> **EXERCISE**
Please filter the data below down to the lines holding the string "AGND".

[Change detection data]
⟨
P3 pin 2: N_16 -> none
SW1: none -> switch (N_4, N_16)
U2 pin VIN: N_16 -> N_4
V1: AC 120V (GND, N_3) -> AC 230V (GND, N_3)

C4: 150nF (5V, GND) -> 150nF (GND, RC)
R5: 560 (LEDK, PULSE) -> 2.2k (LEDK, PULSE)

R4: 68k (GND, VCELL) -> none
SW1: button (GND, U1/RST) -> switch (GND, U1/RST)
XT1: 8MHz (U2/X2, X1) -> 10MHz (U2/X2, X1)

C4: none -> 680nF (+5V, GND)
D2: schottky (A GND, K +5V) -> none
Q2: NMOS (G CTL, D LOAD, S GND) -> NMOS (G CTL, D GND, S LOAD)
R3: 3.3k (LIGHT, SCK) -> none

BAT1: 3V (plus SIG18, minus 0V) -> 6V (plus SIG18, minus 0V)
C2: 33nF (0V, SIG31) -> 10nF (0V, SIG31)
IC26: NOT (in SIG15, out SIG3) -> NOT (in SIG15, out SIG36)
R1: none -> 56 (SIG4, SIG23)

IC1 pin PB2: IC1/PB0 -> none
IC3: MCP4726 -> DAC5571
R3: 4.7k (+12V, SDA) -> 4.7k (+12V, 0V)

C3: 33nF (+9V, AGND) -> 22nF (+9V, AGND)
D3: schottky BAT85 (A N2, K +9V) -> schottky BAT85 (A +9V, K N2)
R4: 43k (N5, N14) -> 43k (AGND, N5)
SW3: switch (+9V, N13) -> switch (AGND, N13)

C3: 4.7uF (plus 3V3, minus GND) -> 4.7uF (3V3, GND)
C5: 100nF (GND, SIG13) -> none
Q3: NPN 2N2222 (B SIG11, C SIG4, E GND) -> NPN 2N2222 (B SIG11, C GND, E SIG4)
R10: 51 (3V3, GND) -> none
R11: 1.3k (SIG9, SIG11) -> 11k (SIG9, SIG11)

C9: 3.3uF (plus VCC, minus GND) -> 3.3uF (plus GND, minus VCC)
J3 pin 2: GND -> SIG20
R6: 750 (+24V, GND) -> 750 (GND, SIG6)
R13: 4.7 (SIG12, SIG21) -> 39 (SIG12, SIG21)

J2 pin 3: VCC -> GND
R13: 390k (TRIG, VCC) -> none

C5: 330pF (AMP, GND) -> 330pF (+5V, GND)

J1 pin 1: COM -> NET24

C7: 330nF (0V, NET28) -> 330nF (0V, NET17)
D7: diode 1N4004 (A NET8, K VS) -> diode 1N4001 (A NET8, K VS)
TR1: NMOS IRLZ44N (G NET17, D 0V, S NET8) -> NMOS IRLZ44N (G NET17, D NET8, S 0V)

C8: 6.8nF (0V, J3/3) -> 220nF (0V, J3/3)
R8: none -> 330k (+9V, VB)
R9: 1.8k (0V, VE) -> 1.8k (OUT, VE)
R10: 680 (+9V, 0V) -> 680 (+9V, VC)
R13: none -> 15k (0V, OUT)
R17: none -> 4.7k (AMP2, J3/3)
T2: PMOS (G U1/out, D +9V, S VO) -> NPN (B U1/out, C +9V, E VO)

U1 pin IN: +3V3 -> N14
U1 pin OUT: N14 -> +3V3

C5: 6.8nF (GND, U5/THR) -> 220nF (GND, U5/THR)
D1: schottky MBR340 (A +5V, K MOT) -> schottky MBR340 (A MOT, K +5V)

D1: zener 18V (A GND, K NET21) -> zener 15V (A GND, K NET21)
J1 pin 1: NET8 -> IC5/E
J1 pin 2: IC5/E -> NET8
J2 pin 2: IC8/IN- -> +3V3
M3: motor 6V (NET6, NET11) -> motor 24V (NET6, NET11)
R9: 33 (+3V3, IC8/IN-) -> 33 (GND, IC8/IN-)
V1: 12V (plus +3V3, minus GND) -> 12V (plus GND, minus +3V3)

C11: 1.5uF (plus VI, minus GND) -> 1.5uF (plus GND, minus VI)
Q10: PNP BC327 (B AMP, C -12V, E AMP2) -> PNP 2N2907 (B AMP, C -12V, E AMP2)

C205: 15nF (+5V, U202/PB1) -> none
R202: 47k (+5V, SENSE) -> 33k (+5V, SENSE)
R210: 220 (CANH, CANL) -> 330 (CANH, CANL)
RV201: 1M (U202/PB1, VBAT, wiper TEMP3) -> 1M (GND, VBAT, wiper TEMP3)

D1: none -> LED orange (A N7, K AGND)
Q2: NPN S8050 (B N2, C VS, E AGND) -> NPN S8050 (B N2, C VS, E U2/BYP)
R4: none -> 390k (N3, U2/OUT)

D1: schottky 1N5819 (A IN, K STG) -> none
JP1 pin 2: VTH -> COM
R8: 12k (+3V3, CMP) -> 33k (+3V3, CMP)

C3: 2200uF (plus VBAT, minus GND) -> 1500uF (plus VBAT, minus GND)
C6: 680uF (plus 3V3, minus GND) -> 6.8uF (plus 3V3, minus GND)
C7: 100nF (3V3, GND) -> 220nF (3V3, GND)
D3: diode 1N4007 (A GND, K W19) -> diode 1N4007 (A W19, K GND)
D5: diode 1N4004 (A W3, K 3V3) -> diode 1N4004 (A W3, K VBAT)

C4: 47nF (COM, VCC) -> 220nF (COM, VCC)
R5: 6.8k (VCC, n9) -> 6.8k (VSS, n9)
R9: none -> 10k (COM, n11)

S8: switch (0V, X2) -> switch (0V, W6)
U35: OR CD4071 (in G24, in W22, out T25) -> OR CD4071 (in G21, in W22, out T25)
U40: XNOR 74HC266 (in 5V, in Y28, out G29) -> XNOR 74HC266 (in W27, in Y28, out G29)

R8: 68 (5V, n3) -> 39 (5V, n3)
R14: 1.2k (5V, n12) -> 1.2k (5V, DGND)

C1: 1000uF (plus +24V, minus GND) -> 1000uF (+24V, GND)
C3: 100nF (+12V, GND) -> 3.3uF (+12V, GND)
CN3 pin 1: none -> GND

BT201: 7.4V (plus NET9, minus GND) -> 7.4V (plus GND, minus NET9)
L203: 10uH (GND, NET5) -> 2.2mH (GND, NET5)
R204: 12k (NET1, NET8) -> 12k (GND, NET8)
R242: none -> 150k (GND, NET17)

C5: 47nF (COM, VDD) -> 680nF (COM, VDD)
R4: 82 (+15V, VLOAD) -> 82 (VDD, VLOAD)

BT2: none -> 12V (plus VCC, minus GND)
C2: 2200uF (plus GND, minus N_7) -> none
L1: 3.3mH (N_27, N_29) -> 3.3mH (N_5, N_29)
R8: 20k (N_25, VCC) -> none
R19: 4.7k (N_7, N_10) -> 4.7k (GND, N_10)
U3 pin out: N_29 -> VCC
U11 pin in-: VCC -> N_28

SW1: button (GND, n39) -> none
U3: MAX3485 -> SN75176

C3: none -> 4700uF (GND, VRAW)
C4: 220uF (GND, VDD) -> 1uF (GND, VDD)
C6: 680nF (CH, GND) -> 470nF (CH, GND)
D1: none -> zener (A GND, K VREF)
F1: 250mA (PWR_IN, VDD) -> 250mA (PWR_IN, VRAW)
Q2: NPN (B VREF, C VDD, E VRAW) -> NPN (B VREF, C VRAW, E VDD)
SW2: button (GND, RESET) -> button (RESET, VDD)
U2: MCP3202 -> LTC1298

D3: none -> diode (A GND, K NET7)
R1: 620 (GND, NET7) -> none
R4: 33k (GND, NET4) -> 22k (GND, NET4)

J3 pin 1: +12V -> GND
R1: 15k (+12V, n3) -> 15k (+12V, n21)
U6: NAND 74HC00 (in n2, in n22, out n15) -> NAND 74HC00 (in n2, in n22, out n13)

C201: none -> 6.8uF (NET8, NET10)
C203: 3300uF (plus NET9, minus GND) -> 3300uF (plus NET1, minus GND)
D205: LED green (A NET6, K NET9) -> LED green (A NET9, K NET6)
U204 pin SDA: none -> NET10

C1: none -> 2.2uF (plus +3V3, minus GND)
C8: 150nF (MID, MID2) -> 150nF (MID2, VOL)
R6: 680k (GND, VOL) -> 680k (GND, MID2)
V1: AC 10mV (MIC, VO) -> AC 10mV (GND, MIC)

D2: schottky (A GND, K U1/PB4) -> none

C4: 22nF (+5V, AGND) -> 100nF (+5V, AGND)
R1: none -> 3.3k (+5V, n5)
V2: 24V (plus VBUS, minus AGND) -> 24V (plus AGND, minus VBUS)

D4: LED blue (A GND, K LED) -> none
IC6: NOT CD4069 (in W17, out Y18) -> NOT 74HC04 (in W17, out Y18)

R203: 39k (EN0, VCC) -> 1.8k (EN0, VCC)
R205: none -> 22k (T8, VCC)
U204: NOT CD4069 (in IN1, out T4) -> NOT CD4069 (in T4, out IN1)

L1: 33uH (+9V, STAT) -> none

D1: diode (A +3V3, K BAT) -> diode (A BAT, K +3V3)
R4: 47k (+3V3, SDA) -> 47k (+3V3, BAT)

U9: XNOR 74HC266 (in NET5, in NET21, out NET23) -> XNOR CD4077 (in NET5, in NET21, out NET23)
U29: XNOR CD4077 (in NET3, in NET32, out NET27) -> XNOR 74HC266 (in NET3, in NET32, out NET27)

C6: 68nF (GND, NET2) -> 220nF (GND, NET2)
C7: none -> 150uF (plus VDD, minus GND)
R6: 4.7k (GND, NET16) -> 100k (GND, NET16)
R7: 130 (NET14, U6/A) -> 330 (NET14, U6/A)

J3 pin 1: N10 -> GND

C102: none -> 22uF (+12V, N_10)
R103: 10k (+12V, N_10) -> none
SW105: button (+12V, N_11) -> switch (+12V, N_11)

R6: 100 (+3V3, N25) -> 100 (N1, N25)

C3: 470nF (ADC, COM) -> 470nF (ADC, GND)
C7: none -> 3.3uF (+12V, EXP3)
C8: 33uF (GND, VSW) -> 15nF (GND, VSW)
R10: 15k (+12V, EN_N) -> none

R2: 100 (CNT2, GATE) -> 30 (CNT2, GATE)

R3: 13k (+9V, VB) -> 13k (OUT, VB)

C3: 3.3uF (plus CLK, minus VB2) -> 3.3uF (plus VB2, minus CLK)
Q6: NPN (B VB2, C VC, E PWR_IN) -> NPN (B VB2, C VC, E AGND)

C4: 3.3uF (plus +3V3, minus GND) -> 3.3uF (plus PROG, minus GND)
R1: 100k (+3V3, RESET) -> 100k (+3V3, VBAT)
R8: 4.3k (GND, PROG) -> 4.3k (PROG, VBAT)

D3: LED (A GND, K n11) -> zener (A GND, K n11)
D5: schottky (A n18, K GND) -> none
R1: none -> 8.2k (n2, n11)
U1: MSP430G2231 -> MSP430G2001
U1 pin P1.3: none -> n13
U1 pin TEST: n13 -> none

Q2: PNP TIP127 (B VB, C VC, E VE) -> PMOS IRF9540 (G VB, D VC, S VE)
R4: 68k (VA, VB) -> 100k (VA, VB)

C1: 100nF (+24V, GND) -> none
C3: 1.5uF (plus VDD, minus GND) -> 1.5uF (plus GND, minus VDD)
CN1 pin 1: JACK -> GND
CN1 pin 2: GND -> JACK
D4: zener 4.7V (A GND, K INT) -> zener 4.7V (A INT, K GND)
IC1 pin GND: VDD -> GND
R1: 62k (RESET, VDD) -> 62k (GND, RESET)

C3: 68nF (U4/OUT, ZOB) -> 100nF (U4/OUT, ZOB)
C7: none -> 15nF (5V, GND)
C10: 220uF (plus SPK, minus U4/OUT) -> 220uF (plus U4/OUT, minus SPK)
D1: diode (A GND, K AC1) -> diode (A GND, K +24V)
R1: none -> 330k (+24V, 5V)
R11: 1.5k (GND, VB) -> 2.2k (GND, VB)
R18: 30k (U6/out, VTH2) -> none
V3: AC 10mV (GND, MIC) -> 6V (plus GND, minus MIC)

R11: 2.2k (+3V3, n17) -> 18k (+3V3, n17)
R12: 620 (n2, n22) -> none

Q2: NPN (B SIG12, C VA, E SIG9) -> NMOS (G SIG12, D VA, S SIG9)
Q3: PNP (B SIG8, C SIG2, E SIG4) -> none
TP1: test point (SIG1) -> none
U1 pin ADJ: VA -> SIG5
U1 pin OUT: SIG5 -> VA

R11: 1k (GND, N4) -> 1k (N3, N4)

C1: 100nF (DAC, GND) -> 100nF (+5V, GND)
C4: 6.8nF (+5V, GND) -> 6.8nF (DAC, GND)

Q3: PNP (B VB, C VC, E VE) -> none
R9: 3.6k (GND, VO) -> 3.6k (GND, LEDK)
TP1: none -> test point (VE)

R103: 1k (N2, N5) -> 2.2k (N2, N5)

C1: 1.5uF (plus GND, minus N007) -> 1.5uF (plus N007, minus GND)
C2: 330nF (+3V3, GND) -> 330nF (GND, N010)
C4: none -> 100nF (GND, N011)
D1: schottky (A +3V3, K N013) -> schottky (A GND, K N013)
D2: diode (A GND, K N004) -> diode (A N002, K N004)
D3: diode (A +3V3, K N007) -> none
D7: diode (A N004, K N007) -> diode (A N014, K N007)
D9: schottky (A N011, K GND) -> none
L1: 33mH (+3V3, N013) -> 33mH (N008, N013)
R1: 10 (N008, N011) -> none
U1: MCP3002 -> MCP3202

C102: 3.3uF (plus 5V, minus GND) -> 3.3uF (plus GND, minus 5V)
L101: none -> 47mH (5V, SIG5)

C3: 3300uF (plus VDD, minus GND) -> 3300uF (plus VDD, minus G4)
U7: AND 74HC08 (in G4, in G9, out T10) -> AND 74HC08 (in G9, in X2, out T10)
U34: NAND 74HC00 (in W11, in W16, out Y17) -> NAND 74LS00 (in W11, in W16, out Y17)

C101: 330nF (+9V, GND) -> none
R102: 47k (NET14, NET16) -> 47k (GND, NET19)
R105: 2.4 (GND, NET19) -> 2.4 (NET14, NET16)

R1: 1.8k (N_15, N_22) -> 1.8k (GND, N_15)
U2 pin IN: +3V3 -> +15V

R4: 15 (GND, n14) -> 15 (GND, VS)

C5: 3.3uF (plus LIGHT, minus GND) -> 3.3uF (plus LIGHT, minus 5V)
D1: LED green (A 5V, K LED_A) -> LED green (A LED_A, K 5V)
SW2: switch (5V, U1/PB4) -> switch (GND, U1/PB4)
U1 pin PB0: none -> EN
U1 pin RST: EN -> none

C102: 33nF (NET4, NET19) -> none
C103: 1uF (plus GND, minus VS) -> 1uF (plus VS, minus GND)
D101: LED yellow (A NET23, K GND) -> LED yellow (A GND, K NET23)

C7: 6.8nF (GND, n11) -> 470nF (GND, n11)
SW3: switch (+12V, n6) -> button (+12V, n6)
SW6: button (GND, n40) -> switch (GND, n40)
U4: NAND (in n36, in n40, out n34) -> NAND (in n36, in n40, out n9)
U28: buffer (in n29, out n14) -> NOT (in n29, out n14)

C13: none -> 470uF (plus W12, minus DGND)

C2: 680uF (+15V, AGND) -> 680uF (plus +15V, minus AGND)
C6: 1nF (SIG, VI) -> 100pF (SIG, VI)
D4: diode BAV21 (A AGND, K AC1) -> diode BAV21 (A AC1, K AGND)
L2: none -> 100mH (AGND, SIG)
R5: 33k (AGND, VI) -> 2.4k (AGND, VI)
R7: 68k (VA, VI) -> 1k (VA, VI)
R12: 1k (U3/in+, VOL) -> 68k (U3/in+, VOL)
⟩
> **RESPONSE**
C3: 33nF (+9V, AGND) -> 22nF (+9V, AGND)
R4: 43k (N5, N14) -> 43k (AGND, N5)
SW3: switch (+9V, N13) -> switch (AGND, N13)
D1: none -> LED orange (A N7, K AGND)
Q2: NPN S8050 (B N2, C VS, E AGND) -> NPN S8050 (B N2, C VS, E U2/BYP)
C4: 22nF (+5V, AGND) -> 100nF (+5V, AGND)
V2: 24V (plus VBUS, minus AGND) -> 24V (plus AGND, minus VBUS)
Q6: NPN (B VB2, C VC, E PWR_IN) -> NPN (B VB2, C VC, E AGND)
C2: 680uF (+15V, AGND) -> 680uF (plus +15V, minus AGND)
D4: diode BAV21 (A AGND, K AC1) -> diode BAV21 (A AC1, K AGND)
L2: none -> 100mH (AGND, SIG)
R5: 33k (AGND, VI) -> 2.4k (AGND, VI)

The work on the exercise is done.